Given exercise
Output, word for word, the lines of the listing below, from its start through the line containing "road 1 (track): [(269,0),(338,280),(0,321)]", with both ends included. Leave the pictures out.

Dataset entries
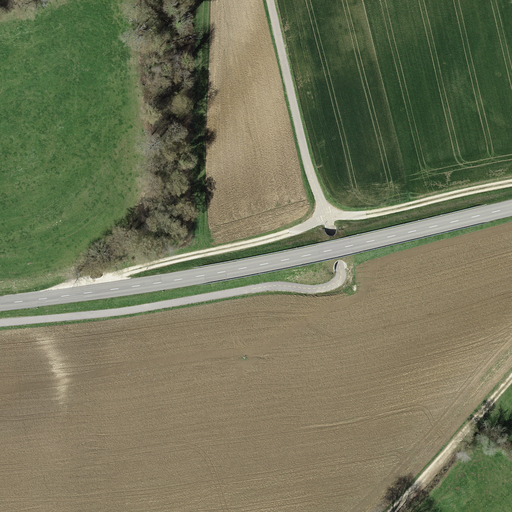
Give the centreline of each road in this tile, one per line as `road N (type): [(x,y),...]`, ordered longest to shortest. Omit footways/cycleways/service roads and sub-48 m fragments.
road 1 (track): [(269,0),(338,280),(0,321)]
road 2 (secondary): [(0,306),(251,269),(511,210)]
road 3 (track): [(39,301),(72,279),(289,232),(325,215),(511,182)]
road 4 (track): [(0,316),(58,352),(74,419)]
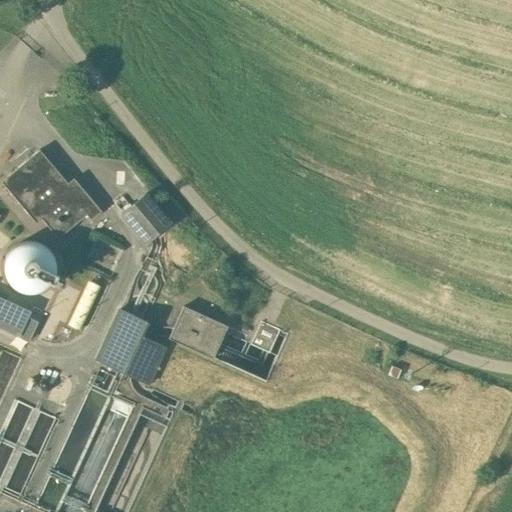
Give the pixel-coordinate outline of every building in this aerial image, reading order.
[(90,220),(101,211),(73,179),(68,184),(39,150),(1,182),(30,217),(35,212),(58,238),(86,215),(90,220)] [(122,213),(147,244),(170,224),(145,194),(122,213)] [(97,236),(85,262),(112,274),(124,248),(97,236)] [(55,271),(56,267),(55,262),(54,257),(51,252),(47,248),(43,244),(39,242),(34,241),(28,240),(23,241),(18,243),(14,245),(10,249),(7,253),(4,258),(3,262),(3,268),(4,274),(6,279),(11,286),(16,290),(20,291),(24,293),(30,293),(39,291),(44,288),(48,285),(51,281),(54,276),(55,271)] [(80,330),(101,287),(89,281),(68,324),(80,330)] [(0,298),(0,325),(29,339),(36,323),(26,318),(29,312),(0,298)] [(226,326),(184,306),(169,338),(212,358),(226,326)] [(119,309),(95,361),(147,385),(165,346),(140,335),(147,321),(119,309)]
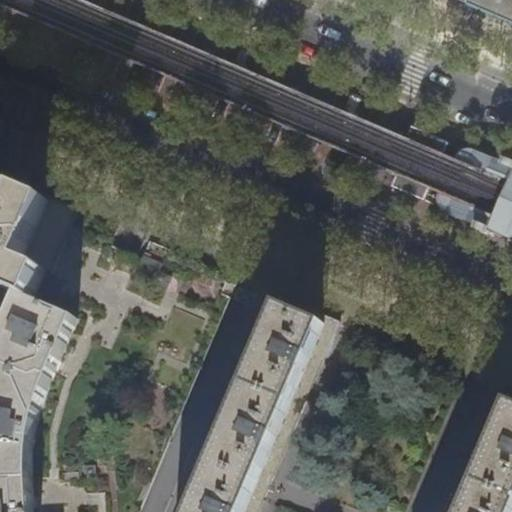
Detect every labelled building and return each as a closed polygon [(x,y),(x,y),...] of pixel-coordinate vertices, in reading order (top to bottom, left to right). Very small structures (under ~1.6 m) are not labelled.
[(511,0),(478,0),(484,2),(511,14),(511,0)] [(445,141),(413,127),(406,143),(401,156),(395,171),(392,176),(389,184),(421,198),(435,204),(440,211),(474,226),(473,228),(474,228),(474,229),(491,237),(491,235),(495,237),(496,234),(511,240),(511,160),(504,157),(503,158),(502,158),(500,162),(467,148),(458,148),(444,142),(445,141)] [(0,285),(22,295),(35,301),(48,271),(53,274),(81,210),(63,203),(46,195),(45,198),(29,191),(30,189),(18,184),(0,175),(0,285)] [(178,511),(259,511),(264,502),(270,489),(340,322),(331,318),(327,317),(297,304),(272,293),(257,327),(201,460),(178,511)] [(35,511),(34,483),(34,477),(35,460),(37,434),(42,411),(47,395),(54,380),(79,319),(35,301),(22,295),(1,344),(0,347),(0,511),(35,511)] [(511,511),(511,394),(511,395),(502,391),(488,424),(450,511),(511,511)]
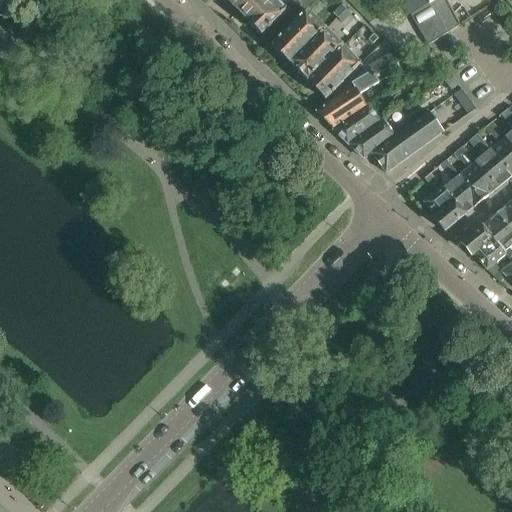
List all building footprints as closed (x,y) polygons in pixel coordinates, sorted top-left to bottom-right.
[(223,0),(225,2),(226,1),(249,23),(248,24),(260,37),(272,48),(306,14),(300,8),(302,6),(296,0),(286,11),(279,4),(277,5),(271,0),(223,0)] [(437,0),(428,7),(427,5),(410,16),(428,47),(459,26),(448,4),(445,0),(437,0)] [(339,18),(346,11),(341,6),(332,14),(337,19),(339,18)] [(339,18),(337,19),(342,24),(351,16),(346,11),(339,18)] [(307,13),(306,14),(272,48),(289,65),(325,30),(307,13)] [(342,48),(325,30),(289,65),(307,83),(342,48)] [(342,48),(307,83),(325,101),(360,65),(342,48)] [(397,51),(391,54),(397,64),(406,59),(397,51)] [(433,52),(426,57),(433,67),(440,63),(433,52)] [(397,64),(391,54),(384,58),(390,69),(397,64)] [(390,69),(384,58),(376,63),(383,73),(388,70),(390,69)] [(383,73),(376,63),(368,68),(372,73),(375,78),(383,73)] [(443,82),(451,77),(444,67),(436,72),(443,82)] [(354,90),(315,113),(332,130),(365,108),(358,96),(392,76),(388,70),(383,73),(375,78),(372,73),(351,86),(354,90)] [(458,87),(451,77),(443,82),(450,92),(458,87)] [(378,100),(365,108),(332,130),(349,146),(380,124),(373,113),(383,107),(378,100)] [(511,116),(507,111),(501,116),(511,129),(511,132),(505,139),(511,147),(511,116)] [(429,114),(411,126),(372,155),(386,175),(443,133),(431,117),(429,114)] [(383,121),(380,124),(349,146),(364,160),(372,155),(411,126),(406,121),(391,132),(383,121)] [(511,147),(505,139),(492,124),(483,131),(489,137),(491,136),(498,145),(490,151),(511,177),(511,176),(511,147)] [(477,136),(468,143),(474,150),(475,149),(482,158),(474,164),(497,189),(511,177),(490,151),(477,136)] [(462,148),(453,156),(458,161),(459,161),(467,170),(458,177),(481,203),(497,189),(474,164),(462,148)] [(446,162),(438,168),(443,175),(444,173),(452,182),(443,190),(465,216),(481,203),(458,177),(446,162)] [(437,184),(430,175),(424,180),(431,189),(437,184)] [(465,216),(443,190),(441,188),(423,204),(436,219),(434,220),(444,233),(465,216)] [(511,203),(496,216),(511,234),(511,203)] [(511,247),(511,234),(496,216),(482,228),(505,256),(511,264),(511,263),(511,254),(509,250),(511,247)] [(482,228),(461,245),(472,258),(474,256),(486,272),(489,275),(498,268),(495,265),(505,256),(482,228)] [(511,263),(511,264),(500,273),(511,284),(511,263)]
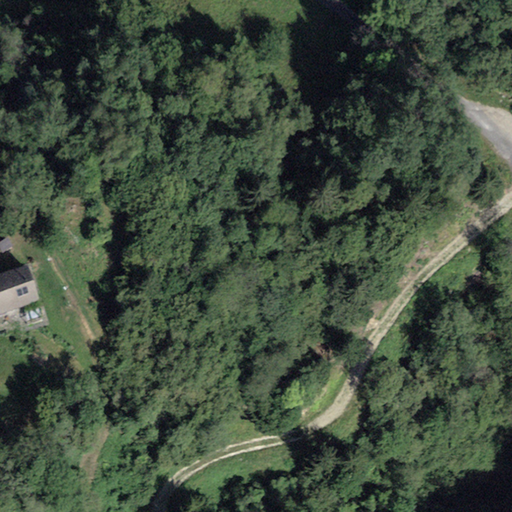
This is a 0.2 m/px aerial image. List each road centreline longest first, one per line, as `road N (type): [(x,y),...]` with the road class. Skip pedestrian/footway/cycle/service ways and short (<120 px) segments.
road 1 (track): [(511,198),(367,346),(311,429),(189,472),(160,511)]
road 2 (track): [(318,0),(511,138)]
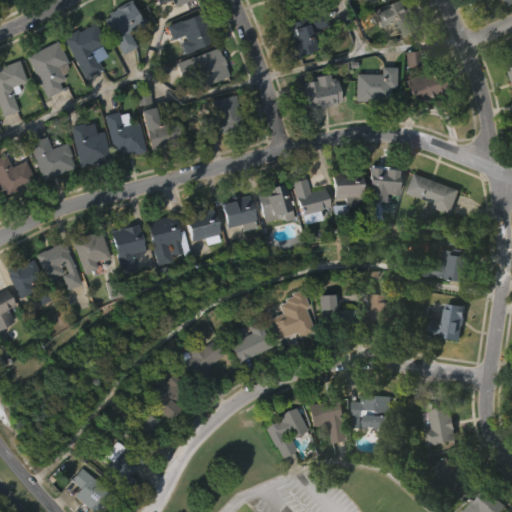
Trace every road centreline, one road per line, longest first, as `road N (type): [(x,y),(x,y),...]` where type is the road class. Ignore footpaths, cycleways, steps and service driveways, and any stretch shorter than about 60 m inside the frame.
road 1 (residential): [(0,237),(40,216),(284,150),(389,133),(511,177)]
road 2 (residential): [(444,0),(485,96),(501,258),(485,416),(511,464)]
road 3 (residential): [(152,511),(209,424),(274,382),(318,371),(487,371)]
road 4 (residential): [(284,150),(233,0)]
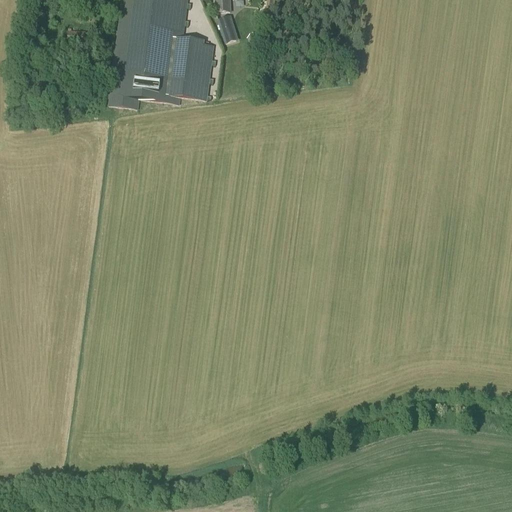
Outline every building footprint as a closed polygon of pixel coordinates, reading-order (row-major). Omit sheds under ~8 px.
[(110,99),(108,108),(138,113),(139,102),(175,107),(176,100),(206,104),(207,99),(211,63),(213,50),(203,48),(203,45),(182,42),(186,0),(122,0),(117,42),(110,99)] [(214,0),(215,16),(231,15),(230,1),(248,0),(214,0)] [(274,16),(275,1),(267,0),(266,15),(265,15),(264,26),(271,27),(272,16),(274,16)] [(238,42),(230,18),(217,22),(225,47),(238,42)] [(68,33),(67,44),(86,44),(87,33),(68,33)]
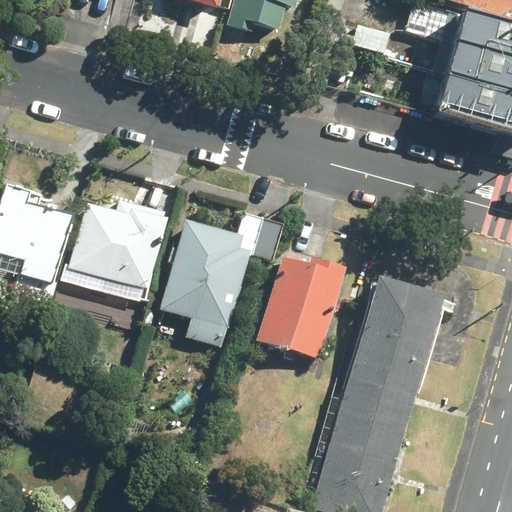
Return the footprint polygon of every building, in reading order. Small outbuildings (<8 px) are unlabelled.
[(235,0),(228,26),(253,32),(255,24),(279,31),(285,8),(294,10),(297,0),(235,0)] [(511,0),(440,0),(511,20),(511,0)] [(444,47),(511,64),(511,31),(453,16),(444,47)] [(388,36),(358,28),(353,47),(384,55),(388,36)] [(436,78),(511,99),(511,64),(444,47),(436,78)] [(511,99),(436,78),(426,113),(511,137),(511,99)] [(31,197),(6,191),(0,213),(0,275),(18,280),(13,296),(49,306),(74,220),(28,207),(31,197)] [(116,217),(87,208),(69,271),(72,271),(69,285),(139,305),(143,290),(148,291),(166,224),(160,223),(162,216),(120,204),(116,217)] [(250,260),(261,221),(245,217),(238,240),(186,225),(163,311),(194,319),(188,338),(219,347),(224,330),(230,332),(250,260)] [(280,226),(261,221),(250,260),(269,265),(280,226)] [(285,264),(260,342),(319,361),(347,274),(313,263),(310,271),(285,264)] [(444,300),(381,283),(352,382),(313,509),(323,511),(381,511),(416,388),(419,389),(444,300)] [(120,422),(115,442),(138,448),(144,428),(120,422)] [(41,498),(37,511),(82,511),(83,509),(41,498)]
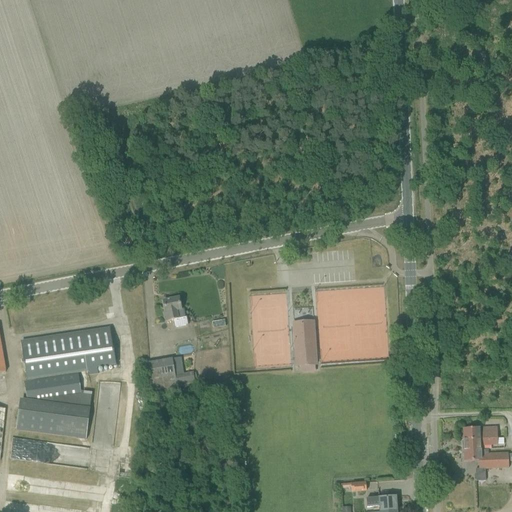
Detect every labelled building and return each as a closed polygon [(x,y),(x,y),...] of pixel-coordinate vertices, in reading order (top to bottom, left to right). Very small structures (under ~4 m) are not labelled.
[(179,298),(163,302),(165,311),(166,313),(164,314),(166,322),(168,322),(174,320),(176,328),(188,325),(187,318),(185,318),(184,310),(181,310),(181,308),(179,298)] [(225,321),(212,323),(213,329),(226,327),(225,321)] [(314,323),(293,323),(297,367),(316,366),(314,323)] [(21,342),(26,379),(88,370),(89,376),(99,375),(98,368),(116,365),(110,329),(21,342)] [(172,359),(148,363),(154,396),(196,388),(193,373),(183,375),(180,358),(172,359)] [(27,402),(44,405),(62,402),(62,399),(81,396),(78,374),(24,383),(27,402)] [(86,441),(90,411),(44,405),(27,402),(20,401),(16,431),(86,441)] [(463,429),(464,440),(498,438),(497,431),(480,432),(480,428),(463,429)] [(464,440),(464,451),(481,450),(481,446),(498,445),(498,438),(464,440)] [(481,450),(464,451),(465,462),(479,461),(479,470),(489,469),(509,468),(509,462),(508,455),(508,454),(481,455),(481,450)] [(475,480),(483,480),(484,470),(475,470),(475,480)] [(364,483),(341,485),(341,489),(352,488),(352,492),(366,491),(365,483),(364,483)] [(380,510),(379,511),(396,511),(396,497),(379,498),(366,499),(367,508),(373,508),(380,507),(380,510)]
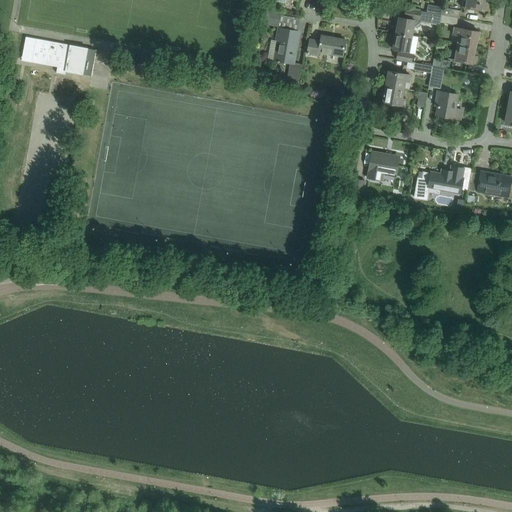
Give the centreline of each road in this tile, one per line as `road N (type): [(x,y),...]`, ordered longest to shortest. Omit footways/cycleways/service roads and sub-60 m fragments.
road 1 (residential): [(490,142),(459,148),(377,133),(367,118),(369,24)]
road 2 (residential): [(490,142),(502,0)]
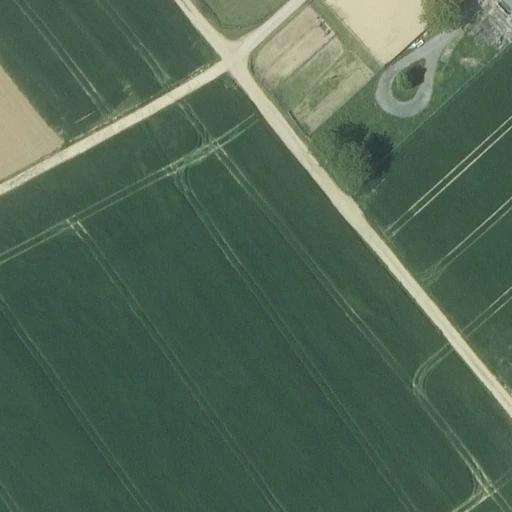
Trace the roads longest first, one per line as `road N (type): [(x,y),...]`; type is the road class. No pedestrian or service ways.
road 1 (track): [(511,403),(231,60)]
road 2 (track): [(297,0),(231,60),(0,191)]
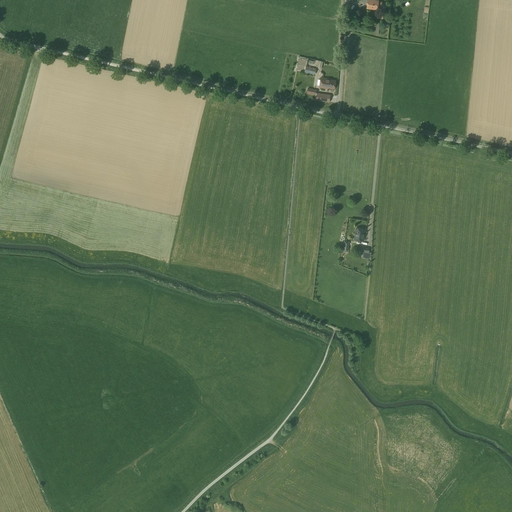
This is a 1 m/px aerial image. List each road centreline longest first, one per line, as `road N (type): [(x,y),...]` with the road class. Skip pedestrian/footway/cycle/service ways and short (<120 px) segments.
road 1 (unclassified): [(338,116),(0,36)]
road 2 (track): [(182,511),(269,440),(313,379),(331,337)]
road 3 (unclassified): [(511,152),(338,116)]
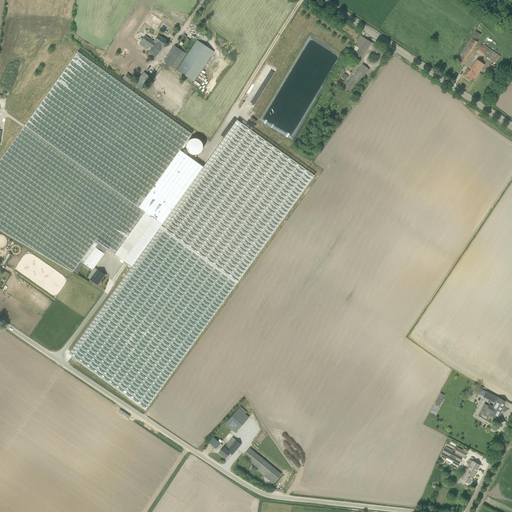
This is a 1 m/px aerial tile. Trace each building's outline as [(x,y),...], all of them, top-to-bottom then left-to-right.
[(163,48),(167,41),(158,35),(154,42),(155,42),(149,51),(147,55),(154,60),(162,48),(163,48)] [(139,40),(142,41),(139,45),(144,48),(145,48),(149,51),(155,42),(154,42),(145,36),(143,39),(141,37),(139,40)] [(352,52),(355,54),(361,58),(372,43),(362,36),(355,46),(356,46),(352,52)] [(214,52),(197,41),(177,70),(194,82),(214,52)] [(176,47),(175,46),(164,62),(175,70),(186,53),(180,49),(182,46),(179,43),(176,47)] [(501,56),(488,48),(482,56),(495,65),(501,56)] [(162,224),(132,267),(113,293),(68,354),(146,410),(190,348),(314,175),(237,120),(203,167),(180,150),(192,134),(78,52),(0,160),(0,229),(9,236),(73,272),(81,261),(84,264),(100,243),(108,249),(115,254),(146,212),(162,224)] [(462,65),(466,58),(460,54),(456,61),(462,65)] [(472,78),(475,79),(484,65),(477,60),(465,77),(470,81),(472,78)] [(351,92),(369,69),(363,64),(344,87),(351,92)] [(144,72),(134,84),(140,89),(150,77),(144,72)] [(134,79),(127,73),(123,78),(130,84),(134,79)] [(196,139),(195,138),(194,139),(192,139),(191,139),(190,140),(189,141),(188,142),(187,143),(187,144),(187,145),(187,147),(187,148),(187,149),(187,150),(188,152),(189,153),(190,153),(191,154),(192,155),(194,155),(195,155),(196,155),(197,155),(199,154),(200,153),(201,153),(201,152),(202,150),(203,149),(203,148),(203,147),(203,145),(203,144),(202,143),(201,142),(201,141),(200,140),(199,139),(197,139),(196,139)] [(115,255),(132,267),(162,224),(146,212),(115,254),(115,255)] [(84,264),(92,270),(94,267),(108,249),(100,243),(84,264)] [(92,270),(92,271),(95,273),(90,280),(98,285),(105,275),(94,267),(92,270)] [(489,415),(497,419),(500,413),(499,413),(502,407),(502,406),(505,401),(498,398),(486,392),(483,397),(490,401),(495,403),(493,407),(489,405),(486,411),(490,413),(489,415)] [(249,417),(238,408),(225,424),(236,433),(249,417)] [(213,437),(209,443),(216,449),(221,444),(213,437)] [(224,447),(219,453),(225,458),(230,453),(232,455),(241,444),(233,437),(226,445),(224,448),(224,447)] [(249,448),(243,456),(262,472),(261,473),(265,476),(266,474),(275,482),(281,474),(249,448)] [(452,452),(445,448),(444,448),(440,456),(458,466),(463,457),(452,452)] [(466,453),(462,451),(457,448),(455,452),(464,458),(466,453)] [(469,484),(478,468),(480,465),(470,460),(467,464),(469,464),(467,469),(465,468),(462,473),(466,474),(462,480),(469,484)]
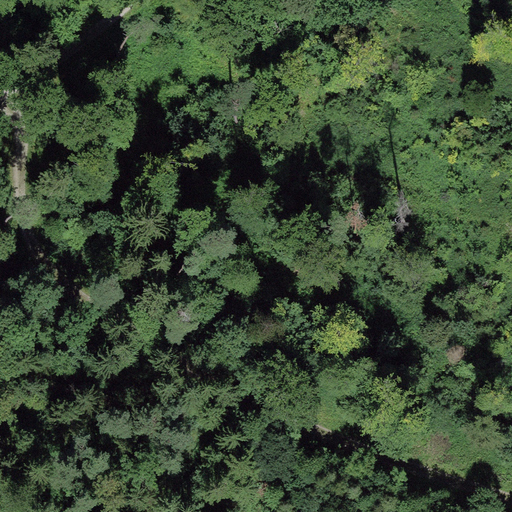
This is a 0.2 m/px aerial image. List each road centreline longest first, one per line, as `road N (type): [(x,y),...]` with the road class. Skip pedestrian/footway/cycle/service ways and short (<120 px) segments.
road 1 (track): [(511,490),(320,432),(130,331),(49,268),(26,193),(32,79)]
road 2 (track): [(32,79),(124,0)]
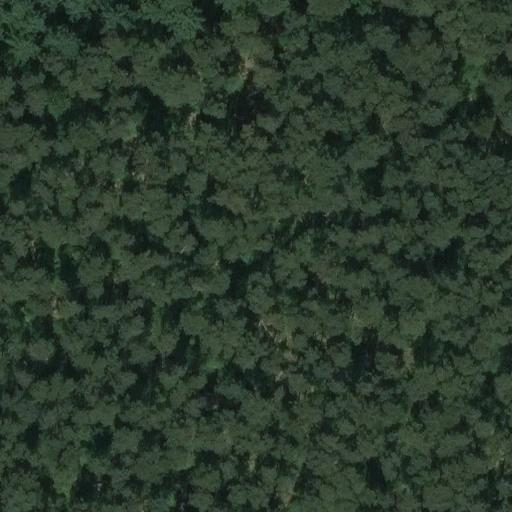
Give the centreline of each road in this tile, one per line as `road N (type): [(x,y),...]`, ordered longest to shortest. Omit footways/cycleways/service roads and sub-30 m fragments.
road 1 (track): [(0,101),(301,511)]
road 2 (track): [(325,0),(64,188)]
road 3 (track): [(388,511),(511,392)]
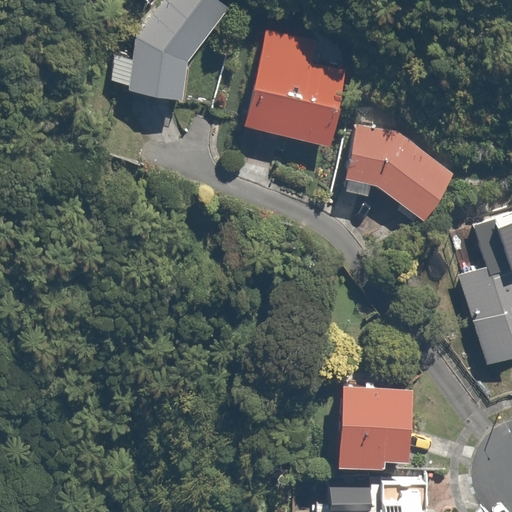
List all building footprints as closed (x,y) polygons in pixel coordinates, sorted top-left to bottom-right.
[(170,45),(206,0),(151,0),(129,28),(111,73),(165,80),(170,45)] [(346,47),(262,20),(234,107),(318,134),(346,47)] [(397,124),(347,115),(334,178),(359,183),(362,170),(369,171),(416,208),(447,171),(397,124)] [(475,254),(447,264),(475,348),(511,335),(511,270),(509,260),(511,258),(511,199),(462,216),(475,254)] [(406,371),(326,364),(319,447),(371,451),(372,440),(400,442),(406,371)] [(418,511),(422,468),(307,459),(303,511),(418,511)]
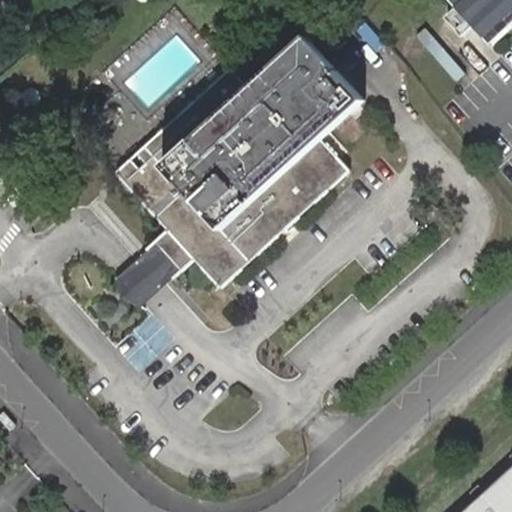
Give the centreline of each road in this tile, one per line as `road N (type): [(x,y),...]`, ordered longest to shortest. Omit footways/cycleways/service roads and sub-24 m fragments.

Exercise answer
Give the centreline of each road in this tile, one per line as `road N (type): [(x,y),...]`, ordered longest to shortest. Omit footways/cycleways/service roads and sub-48 m fragments.
road 1 (track): [(269,0),(338,280),(0,321)]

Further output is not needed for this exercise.